Task statement: Although the records include pictures, print only the rest, exactly as written.

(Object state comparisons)

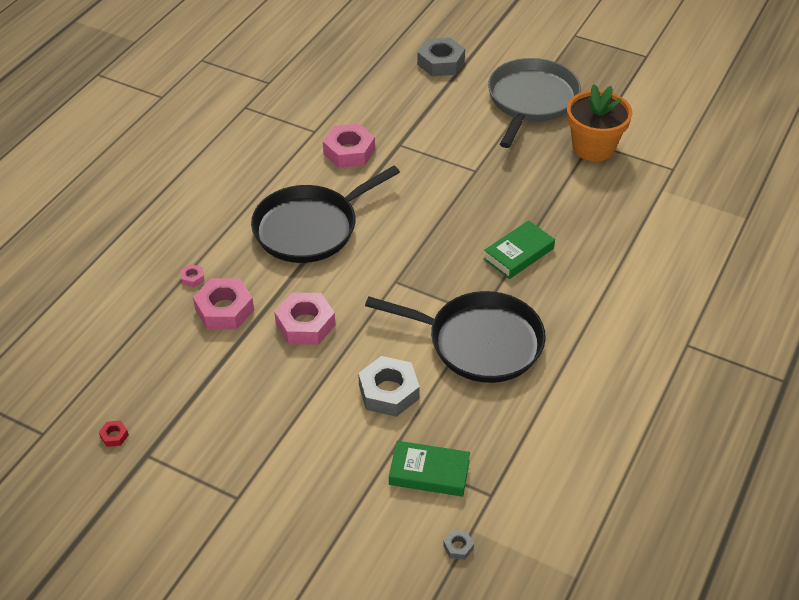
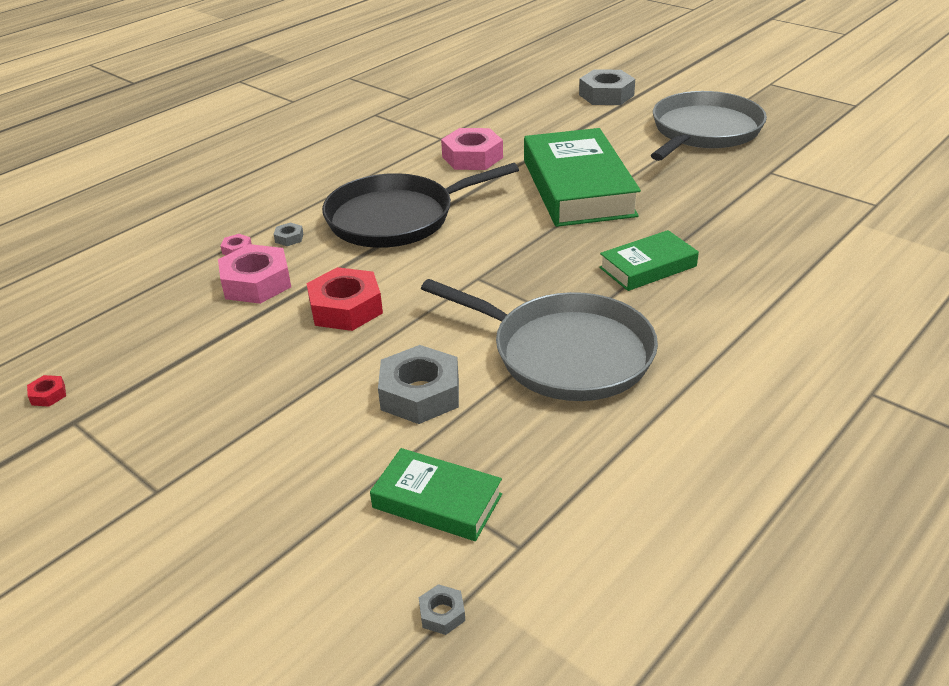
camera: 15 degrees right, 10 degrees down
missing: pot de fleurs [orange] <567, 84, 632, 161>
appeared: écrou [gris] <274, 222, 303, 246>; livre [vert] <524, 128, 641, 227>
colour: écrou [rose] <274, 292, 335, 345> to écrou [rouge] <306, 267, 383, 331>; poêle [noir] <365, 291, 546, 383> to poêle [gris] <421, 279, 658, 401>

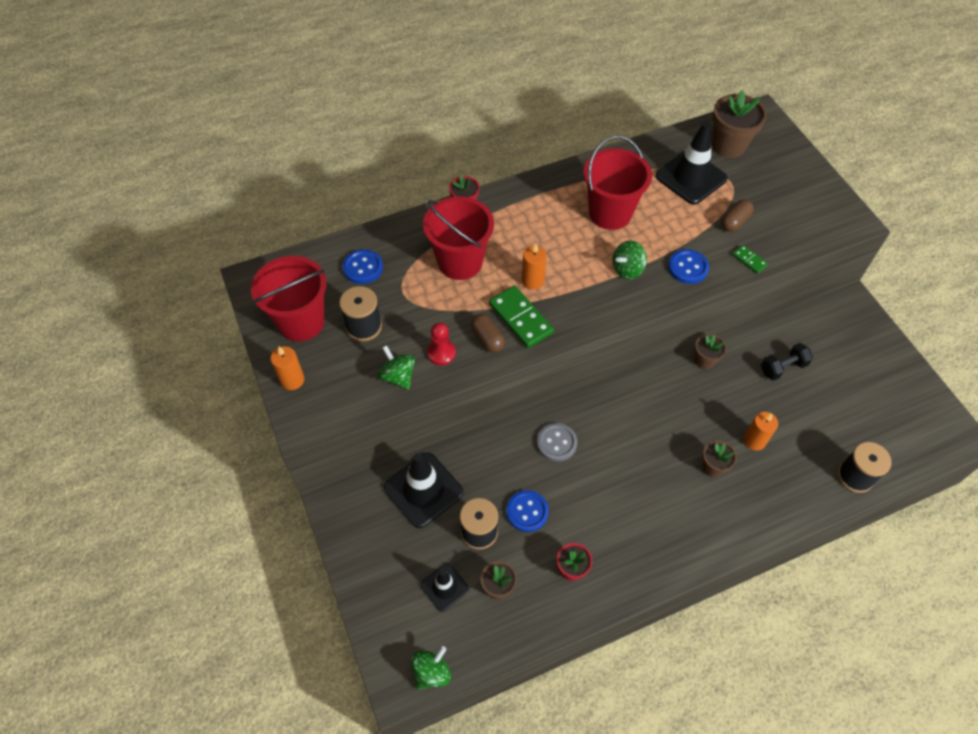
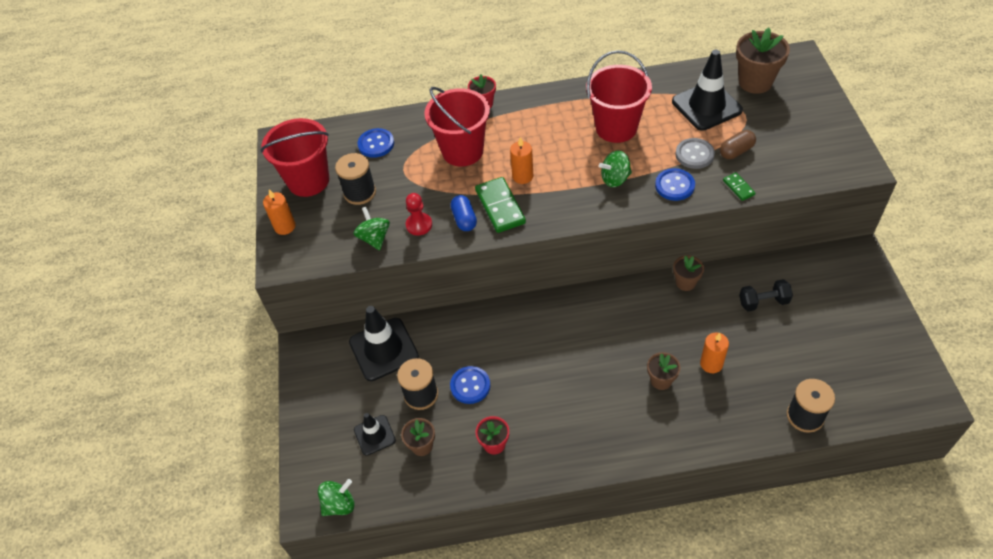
camera: 20 degrees right, 5 degrees down
relocated: bouton [gris] <537, 423, 577, 462> to <676, 138, 715, 169>
colour: gélule [marron] <471, 314, 505, 353> to gélule [bleu] <450, 195, 477, 231>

Written response:
camera: 15 degrees right, 10 degrees down
missing: pot de fleurs [orange] <567, 84, 632, 161>
appeared: écrou [gris] <274, 222, 303, 246>; livre [vert] <524, 128, 641, 227>
colour: écrou [rose] <274, 292, 335, 345> to écrou [rouge] <306, 267, 383, 331>; poêle [noir] <365, 291, 546, 383> to poêle [gris] <421, 279, 658, 401>

camera: 20 degrees right, 5 degrees down
relocated: bouton [gris] <537, 423, 577, 462> to <676, 138, 715, 169>
colour: gélule [marron] <471, 314, 505, 353> to gélule [bleu] <450, 195, 477, 231>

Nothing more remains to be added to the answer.